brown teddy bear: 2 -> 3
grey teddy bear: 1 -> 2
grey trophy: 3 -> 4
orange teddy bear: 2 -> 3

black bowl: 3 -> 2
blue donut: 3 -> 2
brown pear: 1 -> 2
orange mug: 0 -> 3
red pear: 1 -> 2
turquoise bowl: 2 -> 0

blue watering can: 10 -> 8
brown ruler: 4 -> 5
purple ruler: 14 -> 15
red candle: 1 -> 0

..............................

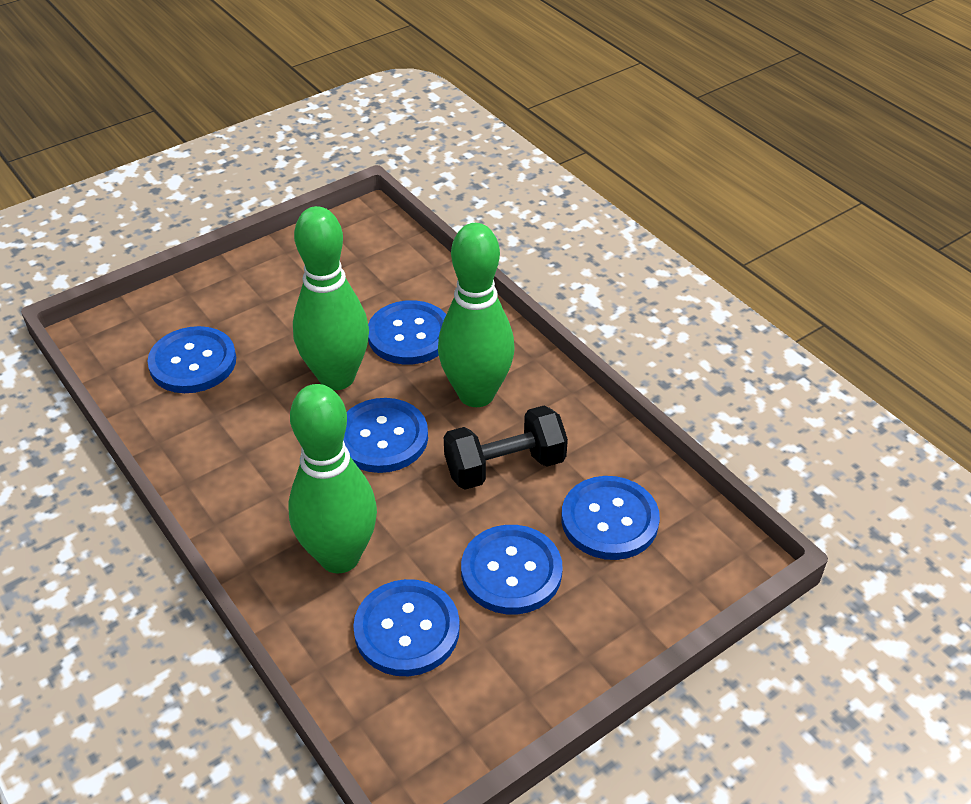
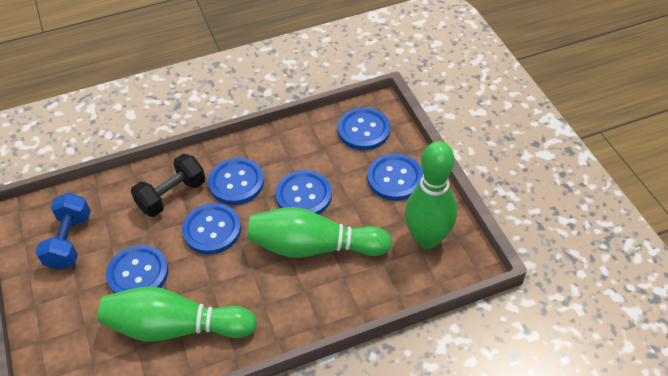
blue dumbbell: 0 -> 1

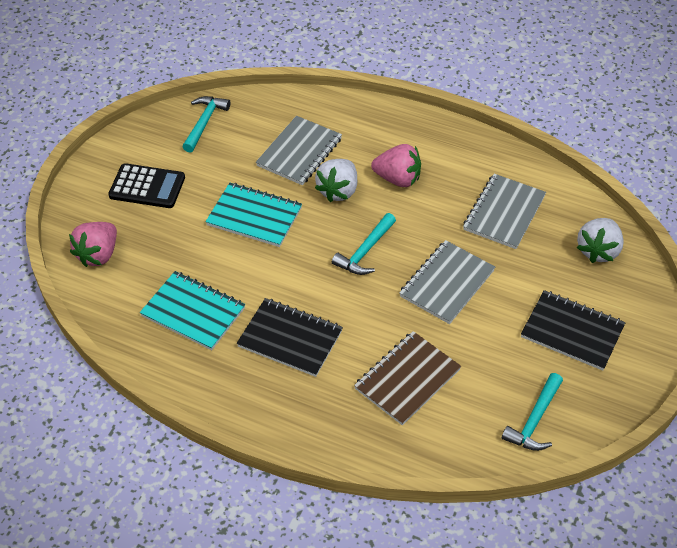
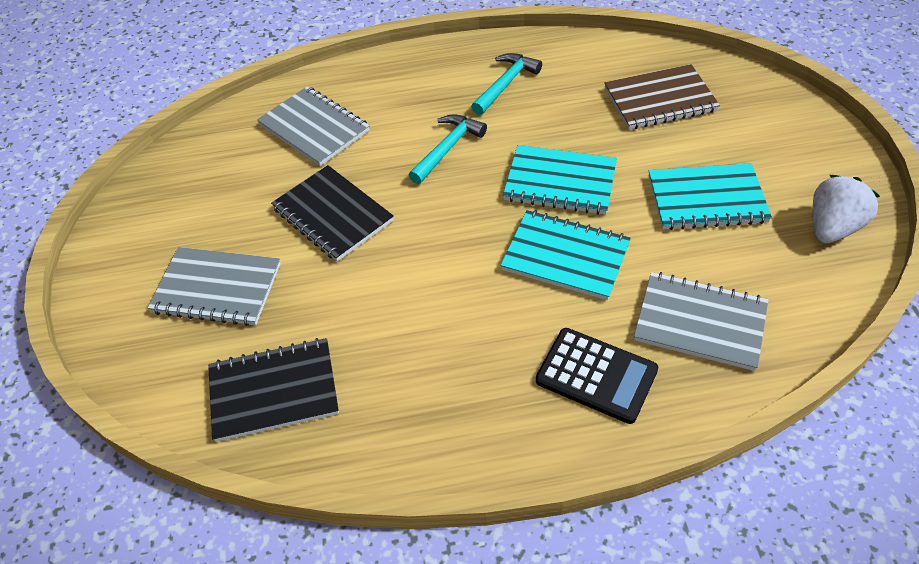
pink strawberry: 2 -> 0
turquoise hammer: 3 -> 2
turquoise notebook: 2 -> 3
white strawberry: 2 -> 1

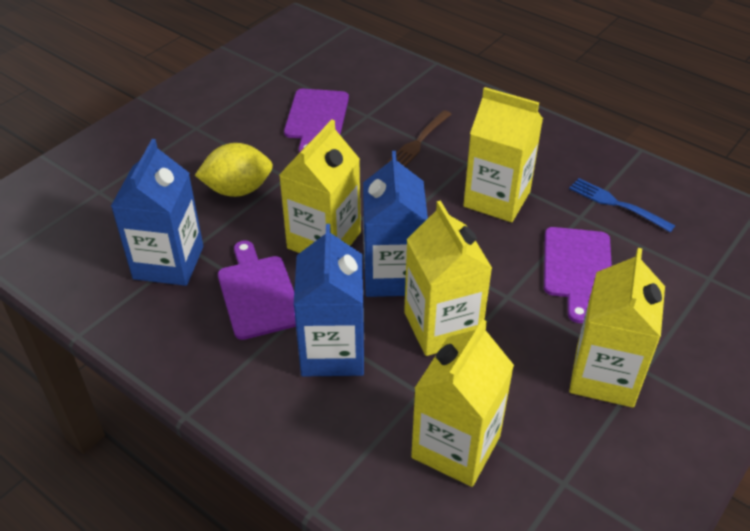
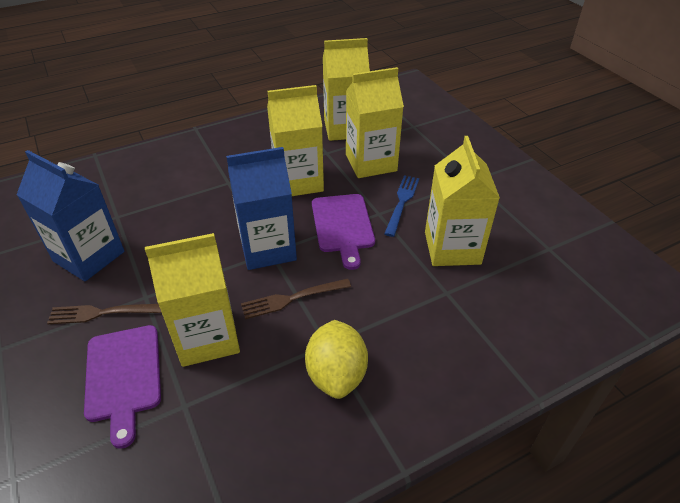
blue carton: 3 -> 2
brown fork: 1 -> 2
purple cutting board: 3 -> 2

..............................

◆ **AIM OF THE EXERCISE**
What you write out is the stretch of entries from the line containing "turquoise hammer: 3 -> 2" to the line containing "purple cutting board: 3 -> 2", word for word, with both end lines and no pictures.

◆ **SOLUTION FOR THIS TASK**
turquoise hammer: 3 -> 2
turquoise notebook: 2 -> 3
white strawberry: 2 -> 1

blue carton: 3 -> 2
brown fork: 1 -> 2
purple cutting board: 3 -> 2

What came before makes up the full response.